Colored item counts
════════════════════
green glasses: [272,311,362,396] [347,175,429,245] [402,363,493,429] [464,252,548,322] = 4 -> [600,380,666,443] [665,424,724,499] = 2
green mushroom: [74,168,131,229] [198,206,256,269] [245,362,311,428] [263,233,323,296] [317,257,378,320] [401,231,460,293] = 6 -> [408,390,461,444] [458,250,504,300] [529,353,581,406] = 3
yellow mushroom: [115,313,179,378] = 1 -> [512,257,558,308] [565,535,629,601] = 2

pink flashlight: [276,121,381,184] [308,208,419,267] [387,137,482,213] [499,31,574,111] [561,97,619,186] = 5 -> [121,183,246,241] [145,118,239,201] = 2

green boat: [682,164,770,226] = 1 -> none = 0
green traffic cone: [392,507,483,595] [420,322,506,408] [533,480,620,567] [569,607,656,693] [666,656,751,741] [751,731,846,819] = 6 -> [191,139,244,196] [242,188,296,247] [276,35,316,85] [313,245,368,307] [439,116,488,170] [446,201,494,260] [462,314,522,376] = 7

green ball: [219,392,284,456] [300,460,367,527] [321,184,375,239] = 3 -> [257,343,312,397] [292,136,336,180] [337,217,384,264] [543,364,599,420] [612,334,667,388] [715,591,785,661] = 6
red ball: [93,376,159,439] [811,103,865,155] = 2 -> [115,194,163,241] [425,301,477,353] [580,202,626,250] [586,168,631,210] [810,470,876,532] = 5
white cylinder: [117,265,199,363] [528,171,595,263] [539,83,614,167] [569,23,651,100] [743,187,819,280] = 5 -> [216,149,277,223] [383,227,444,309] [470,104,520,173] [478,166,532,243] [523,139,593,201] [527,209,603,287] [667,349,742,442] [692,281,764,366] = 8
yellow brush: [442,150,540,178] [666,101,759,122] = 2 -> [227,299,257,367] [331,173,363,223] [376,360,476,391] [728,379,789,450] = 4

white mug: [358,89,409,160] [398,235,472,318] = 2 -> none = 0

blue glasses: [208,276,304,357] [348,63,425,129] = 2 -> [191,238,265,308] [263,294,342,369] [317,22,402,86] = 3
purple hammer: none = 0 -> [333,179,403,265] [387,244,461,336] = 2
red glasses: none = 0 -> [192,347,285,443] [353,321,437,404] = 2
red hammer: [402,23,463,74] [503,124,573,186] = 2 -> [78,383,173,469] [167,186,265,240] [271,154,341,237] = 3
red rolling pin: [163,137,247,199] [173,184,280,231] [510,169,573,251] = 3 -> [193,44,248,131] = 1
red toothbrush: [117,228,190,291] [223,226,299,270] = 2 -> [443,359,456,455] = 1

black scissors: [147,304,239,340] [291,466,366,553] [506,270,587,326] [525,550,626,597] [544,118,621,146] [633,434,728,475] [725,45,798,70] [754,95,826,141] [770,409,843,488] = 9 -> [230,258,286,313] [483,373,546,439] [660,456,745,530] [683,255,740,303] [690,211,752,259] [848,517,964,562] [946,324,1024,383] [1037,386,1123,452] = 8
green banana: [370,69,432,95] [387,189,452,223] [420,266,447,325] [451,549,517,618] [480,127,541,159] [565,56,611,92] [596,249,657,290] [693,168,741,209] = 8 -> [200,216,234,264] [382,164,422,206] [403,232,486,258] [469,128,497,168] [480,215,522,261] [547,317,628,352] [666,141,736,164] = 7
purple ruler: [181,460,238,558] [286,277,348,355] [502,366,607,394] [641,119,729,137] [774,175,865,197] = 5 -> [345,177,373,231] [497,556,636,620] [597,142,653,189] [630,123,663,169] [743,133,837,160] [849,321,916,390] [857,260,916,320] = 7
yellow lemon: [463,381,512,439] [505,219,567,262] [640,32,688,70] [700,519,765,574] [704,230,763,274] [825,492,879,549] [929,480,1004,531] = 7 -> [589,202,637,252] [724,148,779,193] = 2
════════════════════
## Task goal
Within the data above, count the lines that contain the string "white"; the reply is the number alone.

## Response below
2